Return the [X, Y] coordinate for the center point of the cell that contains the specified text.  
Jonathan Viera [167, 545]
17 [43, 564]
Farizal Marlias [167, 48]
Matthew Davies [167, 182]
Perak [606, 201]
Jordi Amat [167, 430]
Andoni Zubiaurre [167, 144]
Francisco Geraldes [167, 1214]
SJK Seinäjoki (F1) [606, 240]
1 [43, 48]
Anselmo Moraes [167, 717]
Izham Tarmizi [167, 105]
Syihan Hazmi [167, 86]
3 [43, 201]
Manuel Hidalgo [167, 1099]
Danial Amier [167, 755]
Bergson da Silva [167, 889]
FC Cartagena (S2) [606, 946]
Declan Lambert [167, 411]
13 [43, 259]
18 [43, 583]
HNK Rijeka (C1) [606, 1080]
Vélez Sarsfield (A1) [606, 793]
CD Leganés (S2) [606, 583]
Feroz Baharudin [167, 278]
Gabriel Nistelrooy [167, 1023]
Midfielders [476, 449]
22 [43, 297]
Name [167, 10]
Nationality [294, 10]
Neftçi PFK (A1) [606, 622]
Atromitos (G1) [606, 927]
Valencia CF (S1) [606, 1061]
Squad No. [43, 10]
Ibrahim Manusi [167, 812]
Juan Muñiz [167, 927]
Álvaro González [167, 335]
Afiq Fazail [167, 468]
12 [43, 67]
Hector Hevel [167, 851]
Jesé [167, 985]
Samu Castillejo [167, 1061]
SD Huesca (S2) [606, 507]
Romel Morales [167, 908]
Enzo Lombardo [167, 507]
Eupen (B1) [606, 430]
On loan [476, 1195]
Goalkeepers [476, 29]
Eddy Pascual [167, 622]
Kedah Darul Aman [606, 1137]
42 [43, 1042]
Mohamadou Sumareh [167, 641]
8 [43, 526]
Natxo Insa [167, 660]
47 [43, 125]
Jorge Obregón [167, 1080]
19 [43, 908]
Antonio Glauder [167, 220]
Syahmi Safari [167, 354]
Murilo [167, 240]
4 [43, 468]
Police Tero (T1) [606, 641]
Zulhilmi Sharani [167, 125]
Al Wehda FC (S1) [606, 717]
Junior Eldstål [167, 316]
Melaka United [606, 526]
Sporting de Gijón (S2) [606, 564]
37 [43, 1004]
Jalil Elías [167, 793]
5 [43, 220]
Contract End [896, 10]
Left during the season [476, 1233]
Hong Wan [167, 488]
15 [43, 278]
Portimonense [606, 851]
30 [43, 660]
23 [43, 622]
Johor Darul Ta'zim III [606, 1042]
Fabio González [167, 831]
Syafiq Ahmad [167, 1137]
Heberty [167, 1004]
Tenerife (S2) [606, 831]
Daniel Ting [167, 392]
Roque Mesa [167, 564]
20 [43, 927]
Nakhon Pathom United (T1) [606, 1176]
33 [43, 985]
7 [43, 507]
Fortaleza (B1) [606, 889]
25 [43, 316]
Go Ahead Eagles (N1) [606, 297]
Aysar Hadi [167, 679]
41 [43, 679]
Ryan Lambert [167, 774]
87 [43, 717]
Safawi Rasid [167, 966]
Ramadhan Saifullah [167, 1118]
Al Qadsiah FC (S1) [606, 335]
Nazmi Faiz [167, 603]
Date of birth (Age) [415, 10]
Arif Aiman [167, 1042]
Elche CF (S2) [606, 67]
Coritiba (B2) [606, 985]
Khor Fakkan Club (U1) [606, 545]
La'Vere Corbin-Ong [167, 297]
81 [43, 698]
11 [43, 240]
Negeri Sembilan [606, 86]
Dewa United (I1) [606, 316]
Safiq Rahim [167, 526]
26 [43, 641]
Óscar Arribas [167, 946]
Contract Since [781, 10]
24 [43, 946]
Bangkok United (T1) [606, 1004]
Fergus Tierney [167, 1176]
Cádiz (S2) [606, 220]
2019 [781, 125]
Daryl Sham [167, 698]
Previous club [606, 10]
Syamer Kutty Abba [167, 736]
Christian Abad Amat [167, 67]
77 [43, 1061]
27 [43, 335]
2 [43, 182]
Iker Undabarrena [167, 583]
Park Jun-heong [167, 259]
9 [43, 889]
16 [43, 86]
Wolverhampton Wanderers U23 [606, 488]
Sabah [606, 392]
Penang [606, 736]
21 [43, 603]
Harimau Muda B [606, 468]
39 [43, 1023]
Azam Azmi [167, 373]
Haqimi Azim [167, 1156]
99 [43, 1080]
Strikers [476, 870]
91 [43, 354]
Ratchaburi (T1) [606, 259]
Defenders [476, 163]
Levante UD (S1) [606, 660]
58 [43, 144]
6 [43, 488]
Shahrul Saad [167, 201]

________________________

## Aim
Return each line of the material above that contains the word "Lambert".

## Written answer
Declan Lambert [167, 411]
Ryan Lambert [167, 774]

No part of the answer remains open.